Beneath this line sits some data. Return only its lines from the one holding "orange lamp: [182,76,252,167] = 1 -> none = 0" through the one holding "blue nut: [75,469,146,536]", inclusive, exactly, with the images removed.

Object inventory data:
==*==

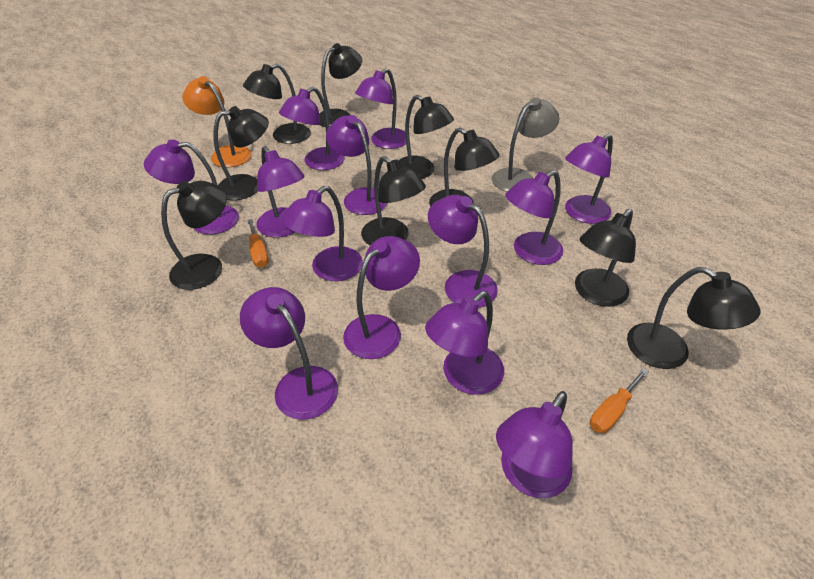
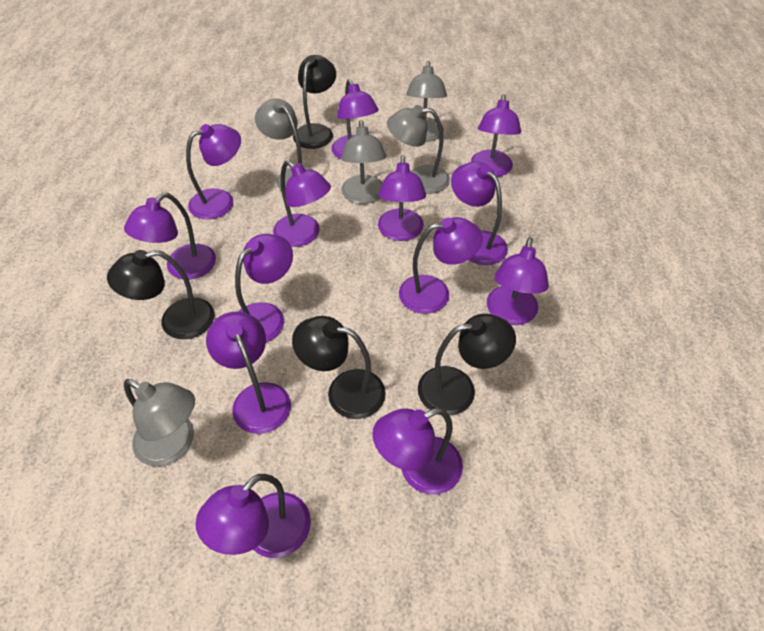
black lamp: [161,181,227,290] [214,106,269,200] [243,64,311,144] [319,43,362,127] [361,156,426,245] [398,95,454,179] [429,128,499,207] [575,209,636,307] [627,267,760,369] = 9 -> [107,250,214,339] [292,316,386,419] [293,55,336,149] [418,314,516,415] = 4
grey lamp: [492,97,559,192] = 1 -> [124,379,195,466] [255,99,312,190] [341,120,386,204] [387,105,450,194] [406,61,447,142] = 5
orange lamp: [182,76,252,167] = 1 -> none = 0
orange screwdriver: [248,219,269,268] [590,368,648,433] = 2 -> none = 0

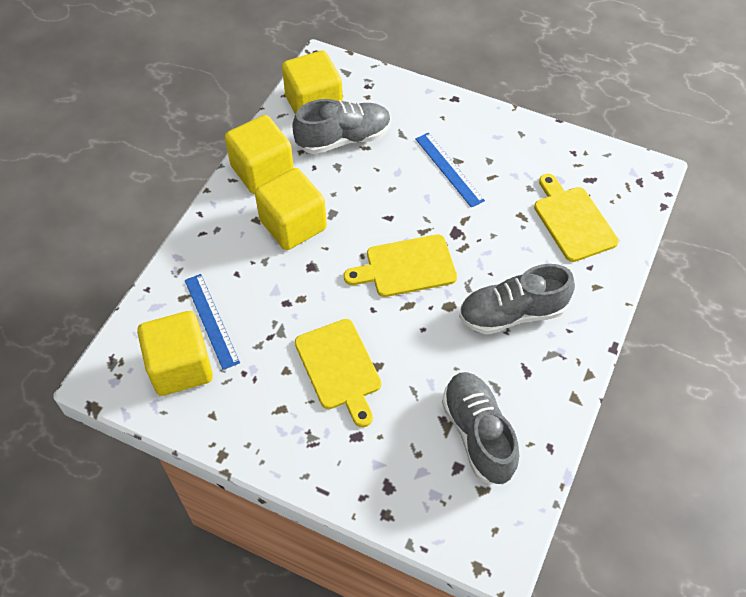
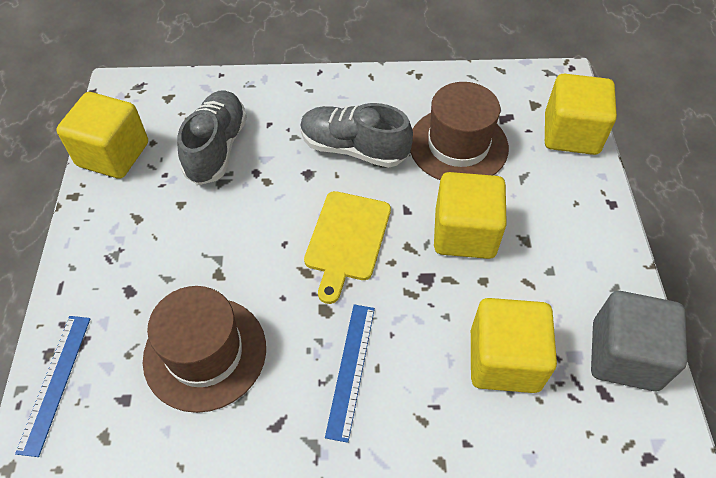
brown hat: none = 0 -> [143,286,266,413] [410,82,509,180] = 2
grey cube: none = 0 -> [591,291,688,391] = 1
grey shoe: [292,99,391,154] [442,372,519,484] [459,264,575,334] = 3 -> [178,90,247,185] [300,103,413,168] = 2
yellow cutting board: [295,319,381,427] [344,234,457,297] [534,174,619,262] = 3 -> [304,191,391,304] = 1

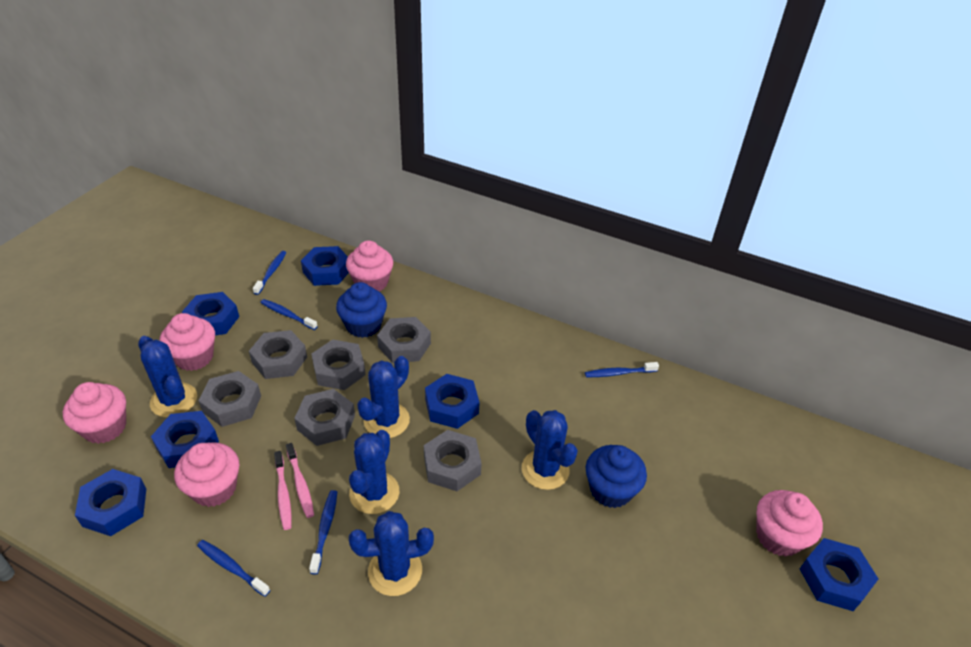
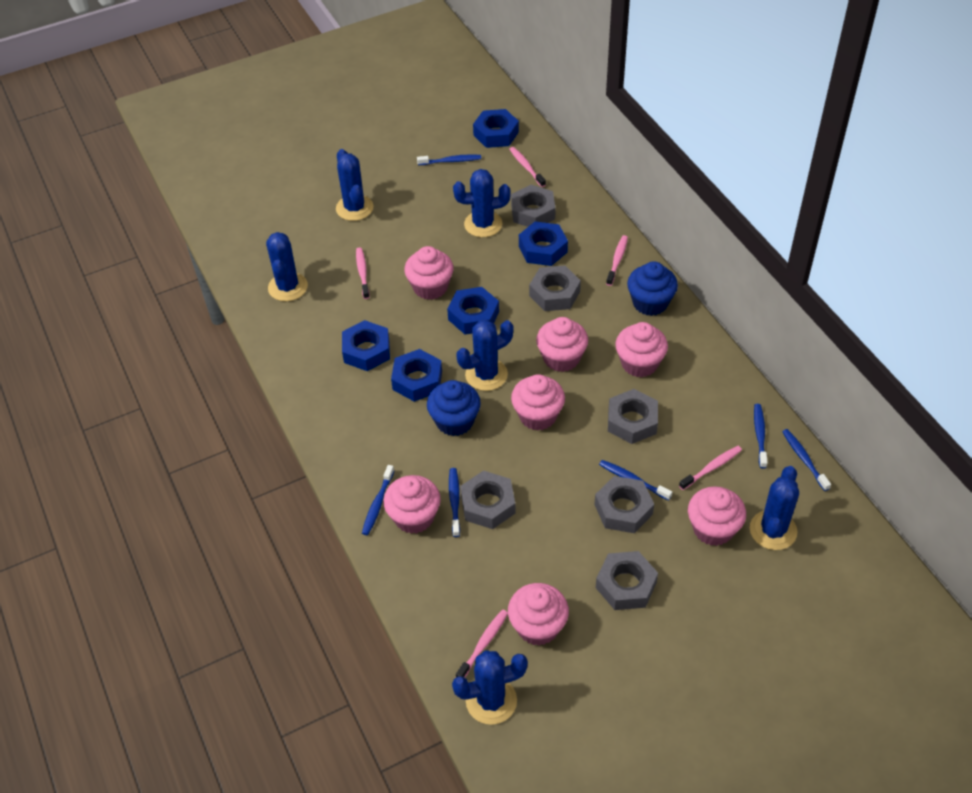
blue cactus: [138,336,197,418] [349,430,399,514] [349,511,434,596] [357,356,410,438] [522,410,578,490] = 5 -> [266,232,308,301] [336,149,374,221] [452,650,528,725] [453,169,511,237] [456,320,514,391] [750,466,799,550] = 6
blue nut: [75,469,146,536] [151,411,219,468] [182,292,239,335] [301,246,349,286] [425,374,480,429] [800,538,878,611] = 6 -> [342,320,390,371] [391,349,442,402] [447,287,499,335] [473,109,519,148] [519,221,568,266] = 5
blue toothbrush: [197,540,270,597] [253,251,287,295] [261,299,318,330] [309,490,337,575] [585,362,659,377] = 5 -> [362,465,394,535] [417,154,481,165] [449,468,460,537] [599,460,672,500] [754,404,768,469] [782,429,831,491] = 6
pink cupcake: [63,382,126,444] [160,313,215,371] [174,442,239,507] [346,240,393,291] [756,490,823,557] = 5 -> [383,475,441,534] [404,246,454,300] [508,583,569,645] [511,374,565,431] [536,317,588,372] [615,322,668,377] [688,486,746,546] = 7
pink toothbrush: [274,451,291,530] [286,443,314,518] = 2 -> [356,247,370,299] [456,609,508,677] [509,147,546,187] [606,235,628,286] [679,446,742,490] = 5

==*==

• Solution to this problem:
orange lamp: [182,76,252,167] = 1 -> none = 0
orange screwdriver: [248,219,269,268] [590,368,648,433] = 2 -> none = 0

brown hat: none = 0 -> [143,286,266,413] [410,82,509,180] = 2
grey cube: none = 0 -> [591,291,688,391] = 1
grey shoe: [292,99,391,154] [442,372,519,484] [459,264,575,334] = 3 -> [178,90,247,185] [300,103,413,168] = 2
yellow cutting board: [295,319,381,427] [344,234,457,297] [534,174,619,262] = 3 -> [304,191,391,304] = 1

blue cactus: [138,336,197,418] [349,430,399,514] [349,511,434,596] [357,356,410,438] [522,410,578,490] = 5 -> [266,232,308,301] [336,149,374,221] [452,650,528,725] [453,169,511,237] [456,320,514,391] [750,466,799,550] = 6
blue nut: [75,469,146,536] [151,411,219,468] [182,292,239,335] [301,246,349,286] [425,374,480,429] [800,538,878,611] = 6 -> [342,320,390,371] [391,349,442,402] [447,287,499,335] [473,109,519,148] [519,221,568,266] = 5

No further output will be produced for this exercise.